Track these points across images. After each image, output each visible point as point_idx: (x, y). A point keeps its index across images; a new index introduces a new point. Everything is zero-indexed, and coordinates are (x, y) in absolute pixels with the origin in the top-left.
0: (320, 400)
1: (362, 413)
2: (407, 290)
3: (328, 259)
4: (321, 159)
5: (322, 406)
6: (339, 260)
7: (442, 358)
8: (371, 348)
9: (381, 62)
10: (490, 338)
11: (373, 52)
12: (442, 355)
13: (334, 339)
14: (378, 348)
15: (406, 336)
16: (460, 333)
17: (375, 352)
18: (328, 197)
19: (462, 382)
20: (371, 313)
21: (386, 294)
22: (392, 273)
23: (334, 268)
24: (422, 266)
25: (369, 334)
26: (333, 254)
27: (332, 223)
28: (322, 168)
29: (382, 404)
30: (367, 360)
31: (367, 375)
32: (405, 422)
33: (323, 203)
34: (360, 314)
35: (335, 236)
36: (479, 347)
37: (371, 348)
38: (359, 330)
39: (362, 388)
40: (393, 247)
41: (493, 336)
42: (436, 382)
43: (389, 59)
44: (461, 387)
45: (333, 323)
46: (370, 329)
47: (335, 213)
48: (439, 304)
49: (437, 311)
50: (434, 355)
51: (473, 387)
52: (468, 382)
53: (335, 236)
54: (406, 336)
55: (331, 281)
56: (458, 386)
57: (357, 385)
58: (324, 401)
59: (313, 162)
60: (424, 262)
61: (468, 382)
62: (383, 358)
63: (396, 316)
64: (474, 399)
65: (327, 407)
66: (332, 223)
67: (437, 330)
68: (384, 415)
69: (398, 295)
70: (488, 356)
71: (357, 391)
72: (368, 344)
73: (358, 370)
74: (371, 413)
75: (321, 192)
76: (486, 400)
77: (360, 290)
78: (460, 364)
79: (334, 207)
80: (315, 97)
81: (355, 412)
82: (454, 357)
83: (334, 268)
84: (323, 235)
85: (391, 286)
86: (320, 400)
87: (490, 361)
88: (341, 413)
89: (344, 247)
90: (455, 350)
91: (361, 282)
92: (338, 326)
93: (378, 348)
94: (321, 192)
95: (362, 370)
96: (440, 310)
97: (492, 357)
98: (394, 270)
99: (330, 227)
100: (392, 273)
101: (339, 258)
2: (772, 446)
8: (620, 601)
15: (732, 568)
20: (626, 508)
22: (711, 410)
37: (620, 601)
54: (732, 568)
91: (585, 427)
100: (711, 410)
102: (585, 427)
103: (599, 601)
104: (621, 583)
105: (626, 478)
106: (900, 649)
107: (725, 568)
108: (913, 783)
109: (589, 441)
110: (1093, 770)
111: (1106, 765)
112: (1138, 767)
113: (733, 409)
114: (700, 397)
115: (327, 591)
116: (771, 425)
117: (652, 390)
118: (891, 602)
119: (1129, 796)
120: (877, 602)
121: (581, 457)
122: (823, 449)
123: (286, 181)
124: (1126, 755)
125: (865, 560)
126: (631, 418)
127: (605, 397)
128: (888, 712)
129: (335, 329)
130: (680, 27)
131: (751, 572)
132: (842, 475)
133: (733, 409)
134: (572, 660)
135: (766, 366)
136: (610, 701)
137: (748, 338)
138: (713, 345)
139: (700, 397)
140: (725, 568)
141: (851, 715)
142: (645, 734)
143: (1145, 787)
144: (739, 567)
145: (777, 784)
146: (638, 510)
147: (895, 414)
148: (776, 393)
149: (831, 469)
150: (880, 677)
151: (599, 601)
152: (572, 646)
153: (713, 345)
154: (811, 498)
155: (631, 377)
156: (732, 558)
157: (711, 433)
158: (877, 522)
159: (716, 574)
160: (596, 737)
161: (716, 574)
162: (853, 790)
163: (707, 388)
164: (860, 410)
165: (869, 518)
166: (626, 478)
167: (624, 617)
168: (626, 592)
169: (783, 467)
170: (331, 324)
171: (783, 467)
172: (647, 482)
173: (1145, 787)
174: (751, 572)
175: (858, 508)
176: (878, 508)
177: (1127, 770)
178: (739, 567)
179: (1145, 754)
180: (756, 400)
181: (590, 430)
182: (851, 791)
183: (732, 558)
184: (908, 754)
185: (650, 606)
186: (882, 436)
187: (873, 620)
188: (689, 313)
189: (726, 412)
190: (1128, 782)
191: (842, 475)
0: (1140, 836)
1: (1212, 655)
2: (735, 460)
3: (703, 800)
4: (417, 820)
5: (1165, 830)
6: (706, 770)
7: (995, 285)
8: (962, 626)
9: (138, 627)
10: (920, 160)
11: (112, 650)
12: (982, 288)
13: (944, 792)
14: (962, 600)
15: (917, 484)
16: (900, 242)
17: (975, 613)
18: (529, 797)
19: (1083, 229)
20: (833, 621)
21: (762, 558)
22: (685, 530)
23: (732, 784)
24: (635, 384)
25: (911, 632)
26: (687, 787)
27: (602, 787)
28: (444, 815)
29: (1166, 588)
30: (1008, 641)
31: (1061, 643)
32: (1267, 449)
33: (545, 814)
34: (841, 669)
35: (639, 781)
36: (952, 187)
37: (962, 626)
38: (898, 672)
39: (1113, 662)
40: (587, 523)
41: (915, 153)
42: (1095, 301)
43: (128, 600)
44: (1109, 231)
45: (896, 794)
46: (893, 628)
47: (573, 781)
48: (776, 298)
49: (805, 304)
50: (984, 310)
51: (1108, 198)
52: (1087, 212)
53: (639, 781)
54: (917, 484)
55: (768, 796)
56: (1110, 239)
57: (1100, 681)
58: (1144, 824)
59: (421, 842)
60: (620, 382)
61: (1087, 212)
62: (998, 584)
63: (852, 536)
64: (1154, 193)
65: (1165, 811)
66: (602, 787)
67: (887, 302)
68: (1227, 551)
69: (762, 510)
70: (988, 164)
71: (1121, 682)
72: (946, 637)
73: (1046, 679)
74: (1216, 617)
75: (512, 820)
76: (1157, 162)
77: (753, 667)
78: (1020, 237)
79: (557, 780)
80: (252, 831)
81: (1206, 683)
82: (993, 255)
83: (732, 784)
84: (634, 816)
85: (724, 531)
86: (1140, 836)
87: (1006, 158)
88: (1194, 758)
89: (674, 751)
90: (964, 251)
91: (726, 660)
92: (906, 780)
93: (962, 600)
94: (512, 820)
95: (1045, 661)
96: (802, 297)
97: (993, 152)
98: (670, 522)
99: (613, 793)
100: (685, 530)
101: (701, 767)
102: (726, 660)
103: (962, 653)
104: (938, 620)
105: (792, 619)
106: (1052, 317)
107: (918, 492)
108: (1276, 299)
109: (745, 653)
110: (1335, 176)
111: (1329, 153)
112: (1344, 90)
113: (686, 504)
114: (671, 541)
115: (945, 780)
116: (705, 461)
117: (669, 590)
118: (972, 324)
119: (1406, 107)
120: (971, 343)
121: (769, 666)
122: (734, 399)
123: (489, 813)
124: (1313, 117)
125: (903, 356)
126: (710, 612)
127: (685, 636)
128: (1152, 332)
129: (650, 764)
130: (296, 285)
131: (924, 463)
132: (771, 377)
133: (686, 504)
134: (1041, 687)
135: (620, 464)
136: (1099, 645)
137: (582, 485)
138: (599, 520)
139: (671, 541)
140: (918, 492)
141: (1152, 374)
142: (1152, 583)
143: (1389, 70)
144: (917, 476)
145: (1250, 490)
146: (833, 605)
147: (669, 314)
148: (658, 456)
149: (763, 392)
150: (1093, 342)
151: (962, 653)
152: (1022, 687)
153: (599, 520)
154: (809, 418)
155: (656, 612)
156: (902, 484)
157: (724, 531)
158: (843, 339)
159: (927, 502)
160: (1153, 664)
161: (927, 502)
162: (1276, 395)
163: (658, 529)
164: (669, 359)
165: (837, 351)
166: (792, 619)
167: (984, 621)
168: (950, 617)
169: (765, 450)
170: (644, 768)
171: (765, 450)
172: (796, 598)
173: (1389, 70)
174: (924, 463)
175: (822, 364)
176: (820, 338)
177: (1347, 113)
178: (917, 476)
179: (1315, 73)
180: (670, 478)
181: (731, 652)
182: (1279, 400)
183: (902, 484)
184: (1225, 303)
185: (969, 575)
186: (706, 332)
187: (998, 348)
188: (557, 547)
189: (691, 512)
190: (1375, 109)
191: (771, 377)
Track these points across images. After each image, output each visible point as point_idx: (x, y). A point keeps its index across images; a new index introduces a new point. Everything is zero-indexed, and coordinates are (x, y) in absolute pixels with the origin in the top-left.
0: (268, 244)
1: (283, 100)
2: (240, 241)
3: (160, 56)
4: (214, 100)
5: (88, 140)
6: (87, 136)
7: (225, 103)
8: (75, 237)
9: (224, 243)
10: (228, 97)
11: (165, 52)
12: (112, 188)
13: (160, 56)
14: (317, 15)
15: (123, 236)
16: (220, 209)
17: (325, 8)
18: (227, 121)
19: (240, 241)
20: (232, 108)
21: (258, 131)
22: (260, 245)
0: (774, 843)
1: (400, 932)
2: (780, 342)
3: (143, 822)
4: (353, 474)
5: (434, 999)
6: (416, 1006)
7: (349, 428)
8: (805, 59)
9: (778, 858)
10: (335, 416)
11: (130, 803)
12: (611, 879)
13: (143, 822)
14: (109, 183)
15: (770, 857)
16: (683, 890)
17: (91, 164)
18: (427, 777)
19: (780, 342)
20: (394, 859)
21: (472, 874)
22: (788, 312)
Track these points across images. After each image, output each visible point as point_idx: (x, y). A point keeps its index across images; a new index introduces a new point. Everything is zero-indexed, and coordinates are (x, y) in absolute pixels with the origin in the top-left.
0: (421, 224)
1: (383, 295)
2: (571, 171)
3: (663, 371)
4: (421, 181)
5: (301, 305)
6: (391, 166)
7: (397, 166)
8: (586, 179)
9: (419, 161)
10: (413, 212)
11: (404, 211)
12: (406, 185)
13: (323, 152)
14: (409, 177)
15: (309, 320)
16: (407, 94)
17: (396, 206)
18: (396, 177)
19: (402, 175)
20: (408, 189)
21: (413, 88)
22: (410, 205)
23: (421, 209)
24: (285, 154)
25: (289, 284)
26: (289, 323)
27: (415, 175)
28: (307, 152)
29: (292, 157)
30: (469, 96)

◆ ◆ ◆

- [Aim]:
Print the lines beginning with the one containing "102: (585, 427)" and running through the one containing "117: (652, 390)", copied without any changes.

- [Answer to the exercise]:
102: (585, 427)
103: (599, 601)
104: (621, 583)
105: (626, 478)
106: (900, 649)
107: (725, 568)
108: (913, 783)
109: (589, 441)
110: (1093, 770)
111: (1106, 765)
112: (1138, 767)
113: (733, 409)
114: (700, 397)
115: (327, 591)
116: (771, 425)
117: (652, 390)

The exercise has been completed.